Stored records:
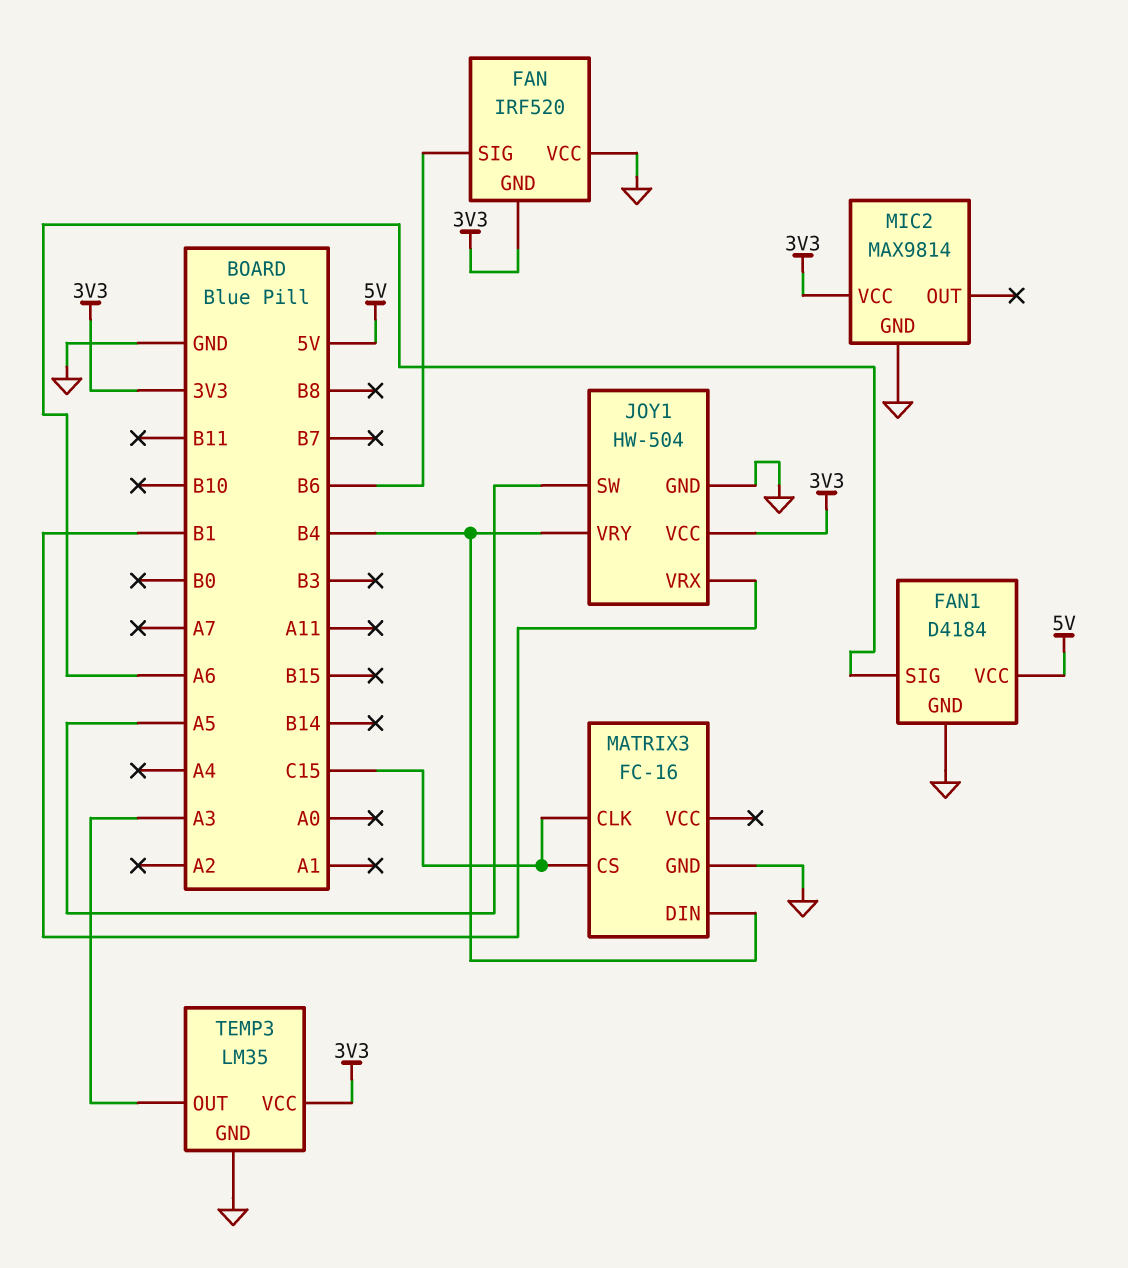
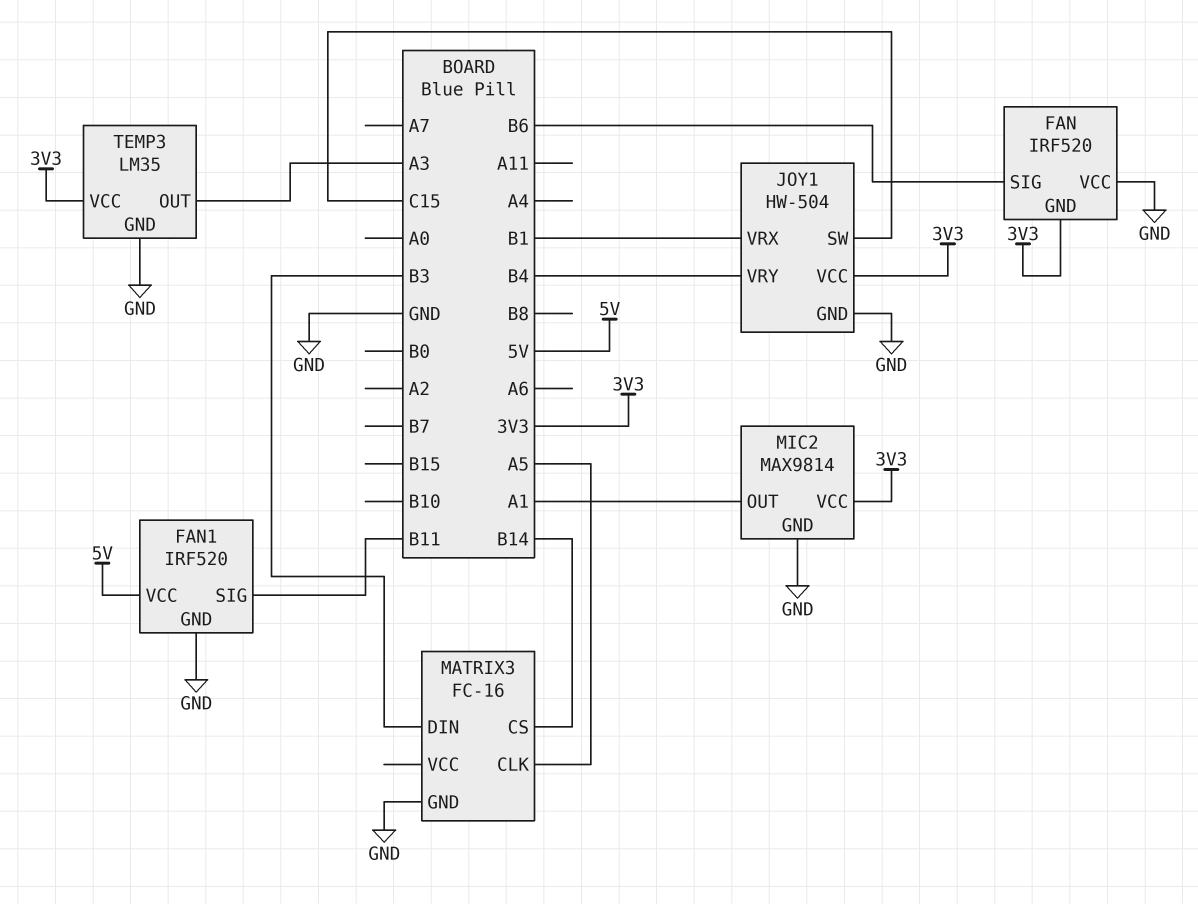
FAN1: D4184 -> IRF520
FAN1 pin SIG: A6 -> B11
JOY1 pin SW: A5 -> C15
MATRIX3 pin CLK: C15 -> A5
MATRIX3 pin CS: C15 -> B14
MATRIX3 pin DIN: B4 -> B3
MIC2 pin OUT: none -> A1

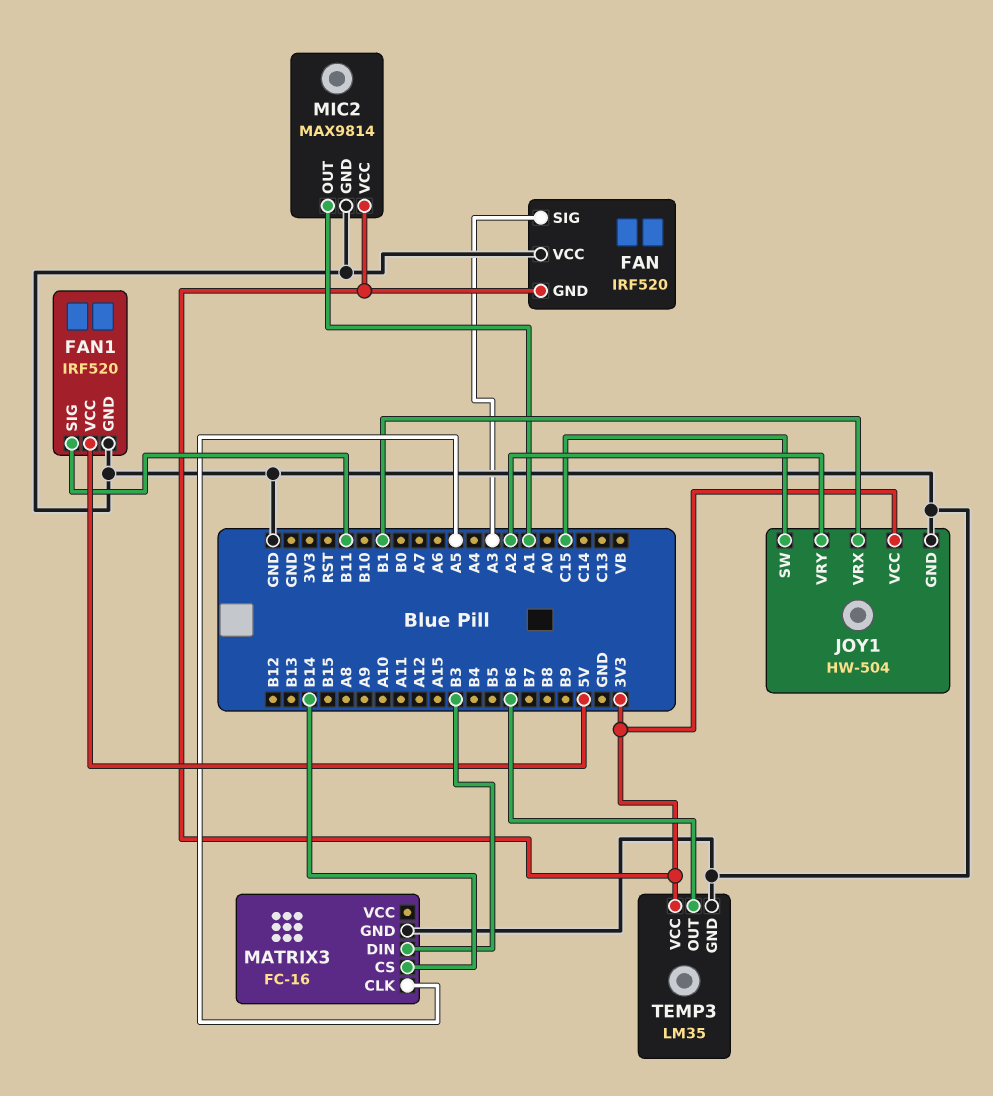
FAN pin SIG: B6 -> A3
JOY1 pin VRY: B4 -> A2
TEMP3 pin OUT: A3 -> B6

■ Brief
Find the line containing "FAN1 pin SIG: A6 -> B11" in the records above and restate it, and each line after it through the end, word for word, dropping the pictures.

■ Task result
FAN1 pin SIG: A6 -> B11
JOY1 pin SW: A5 -> C15
MATRIX3 pin CLK: C15 -> A5
MATRIX3 pin CS: C15 -> B14
MATRIX3 pin DIN: B4 -> B3
MIC2 pin OUT: none -> A1

FAN pin SIG: B6 -> A3
JOY1 pin VRY: B4 -> A2
TEMP3 pin OUT: A3 -> B6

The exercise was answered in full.